> Prompt:
Find the lines holding the string "rotated" in the data, then copy all of them.

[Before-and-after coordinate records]

● ● ● ● ● ● ●

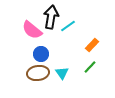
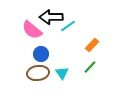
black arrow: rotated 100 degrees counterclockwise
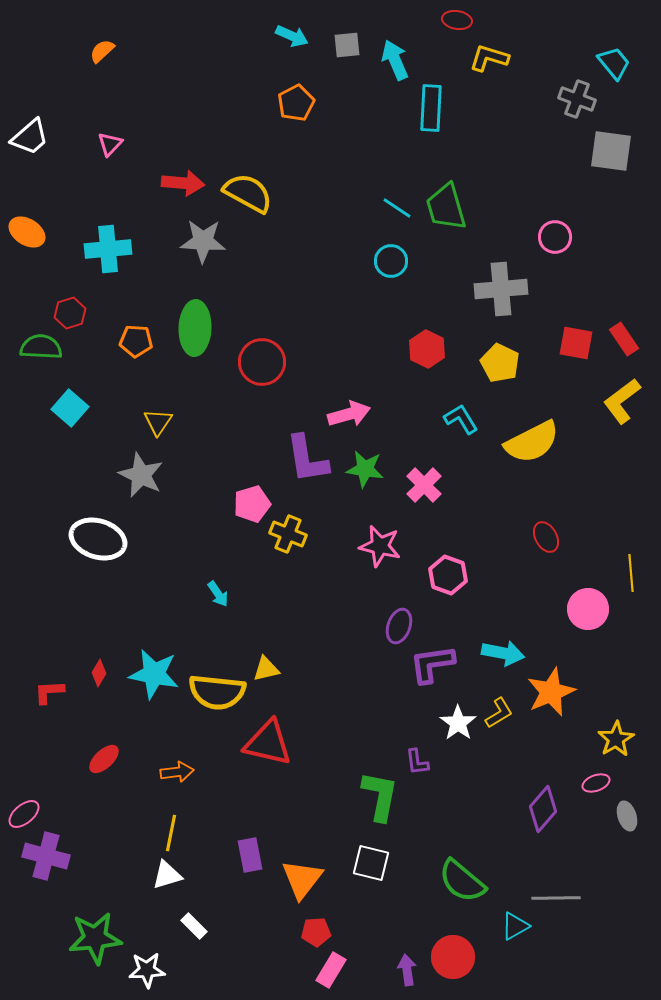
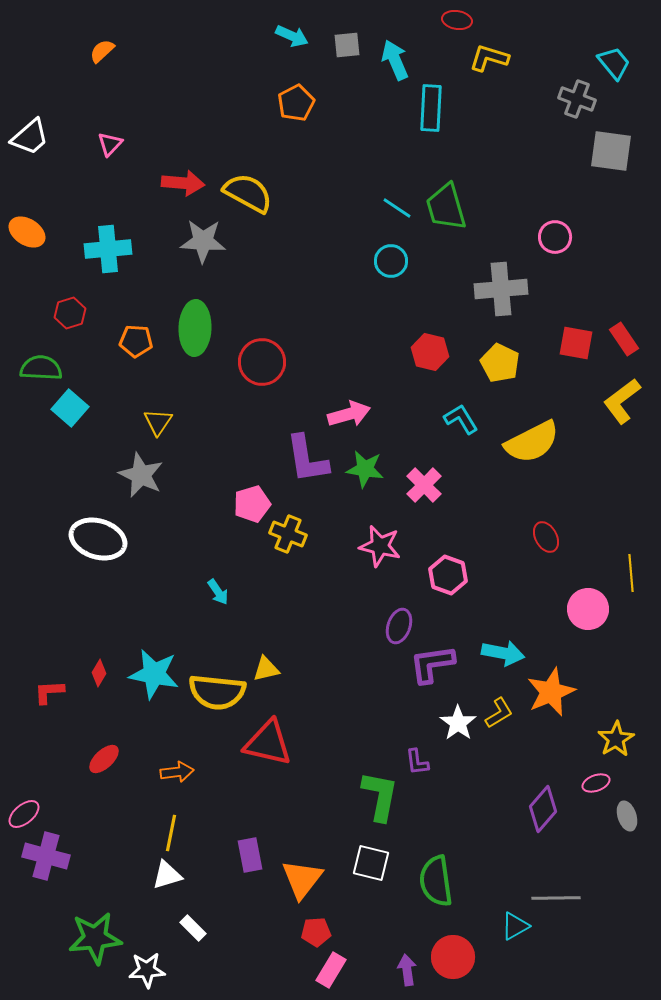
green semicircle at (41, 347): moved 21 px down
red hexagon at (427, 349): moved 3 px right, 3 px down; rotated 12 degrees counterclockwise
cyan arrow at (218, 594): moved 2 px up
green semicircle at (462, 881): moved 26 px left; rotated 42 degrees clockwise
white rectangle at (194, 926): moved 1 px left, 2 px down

● ● ● ● ● ● ●

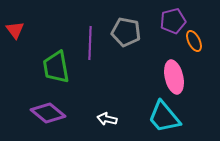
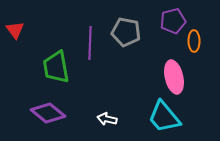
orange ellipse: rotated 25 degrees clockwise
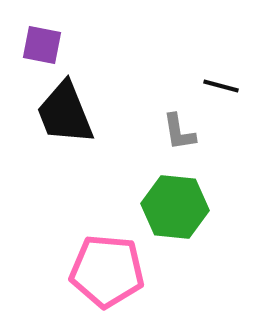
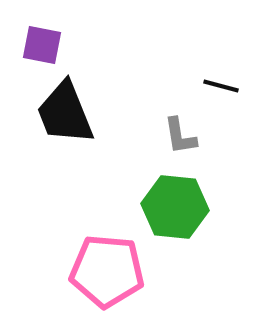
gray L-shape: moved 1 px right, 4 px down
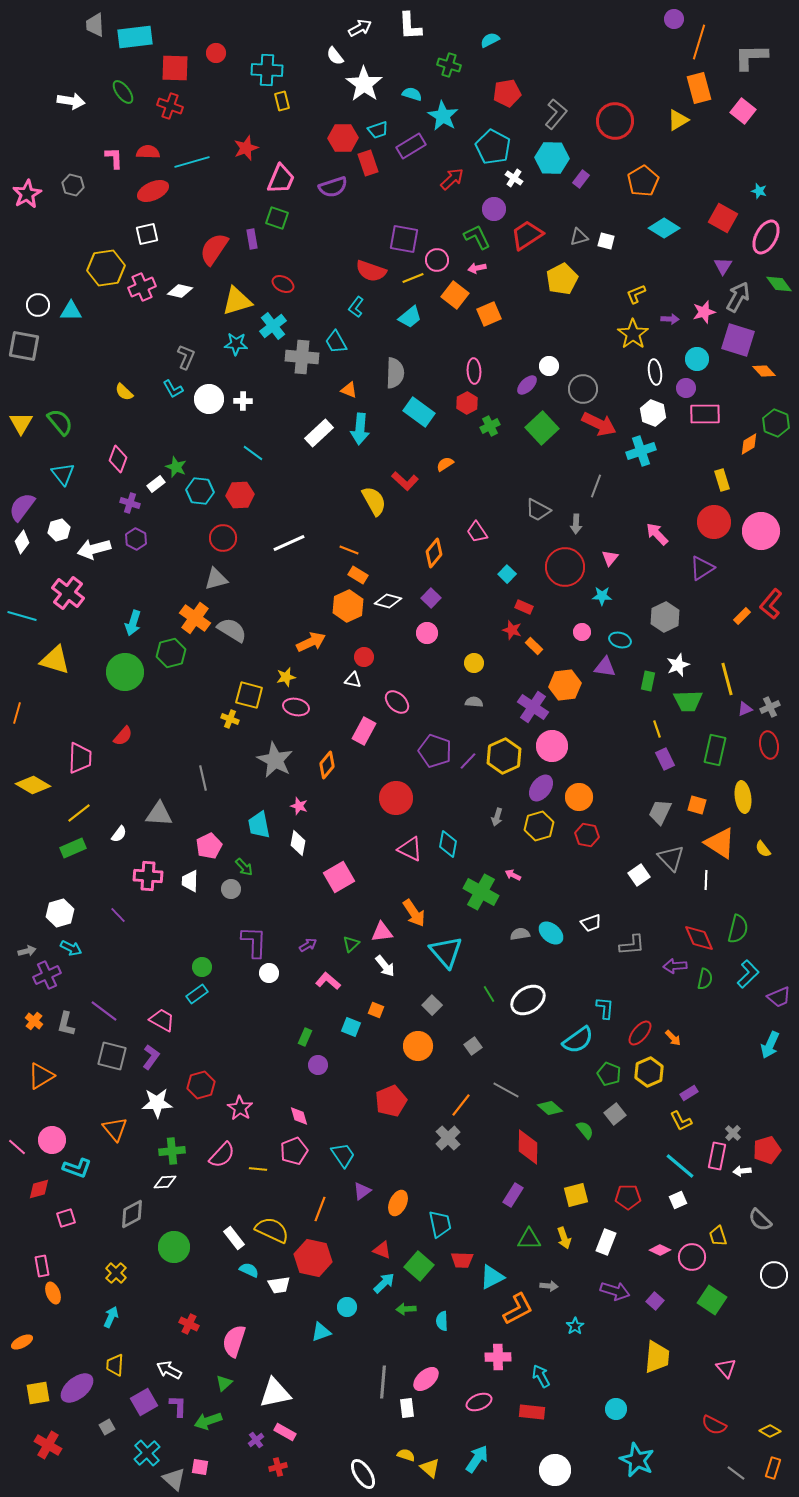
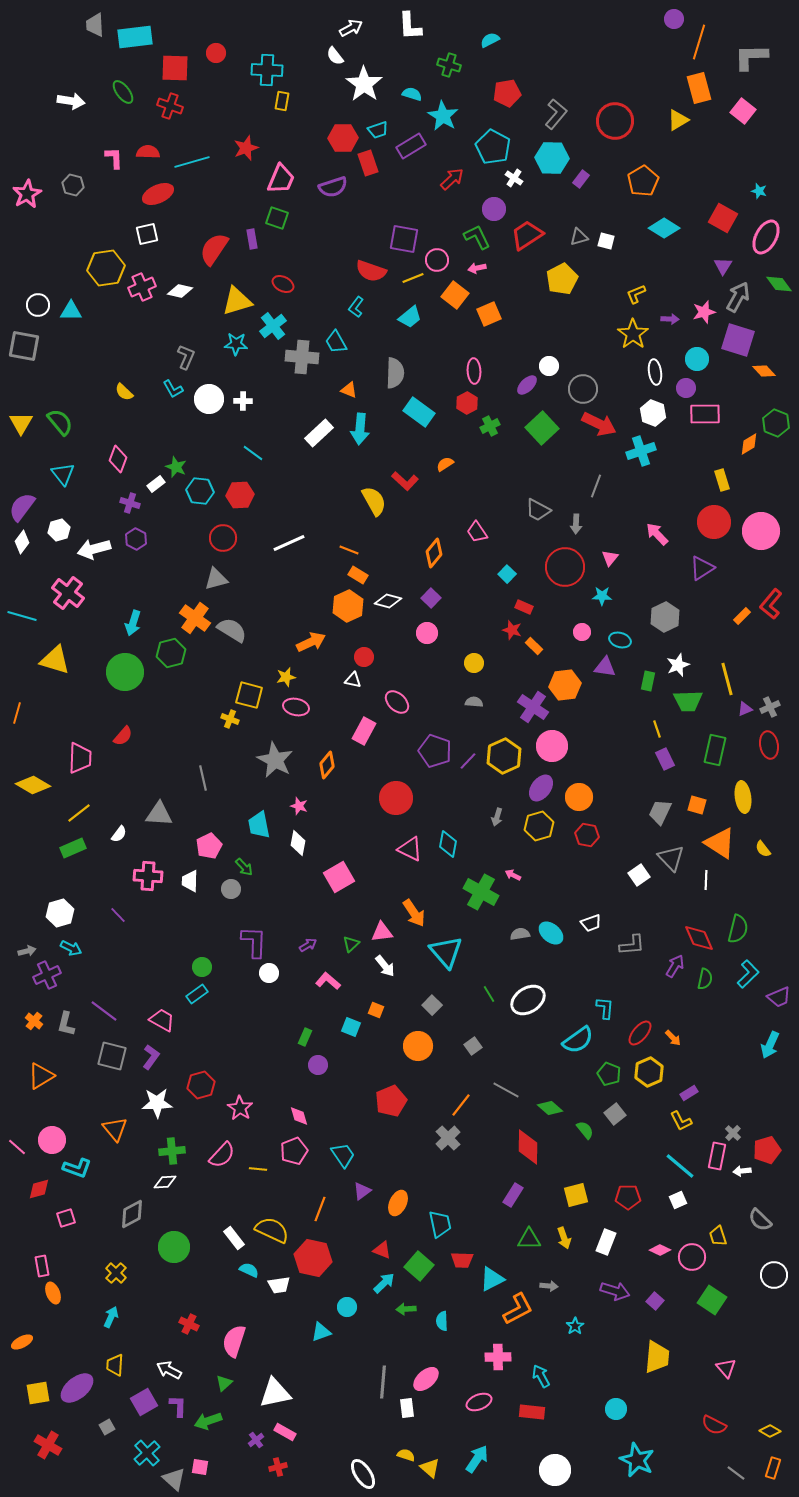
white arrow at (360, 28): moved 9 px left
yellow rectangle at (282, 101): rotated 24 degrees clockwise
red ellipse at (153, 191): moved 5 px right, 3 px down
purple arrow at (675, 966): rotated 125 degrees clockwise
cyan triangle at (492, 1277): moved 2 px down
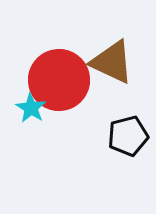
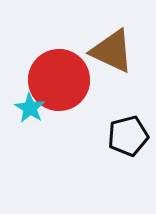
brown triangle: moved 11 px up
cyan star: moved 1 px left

● ● ● ● ● ● ●

> Output for this exercise:
black arrow: rotated 100 degrees counterclockwise
red hexagon at (427, 349): moved 3 px right, 3 px down; rotated 12 degrees counterclockwise
green semicircle at (462, 881): moved 26 px left; rotated 42 degrees clockwise
orange ellipse: rotated 25 degrees clockwise
yellow rectangle at (282, 101): rotated 24 degrees clockwise
purple arrow at (675, 966): rotated 125 degrees clockwise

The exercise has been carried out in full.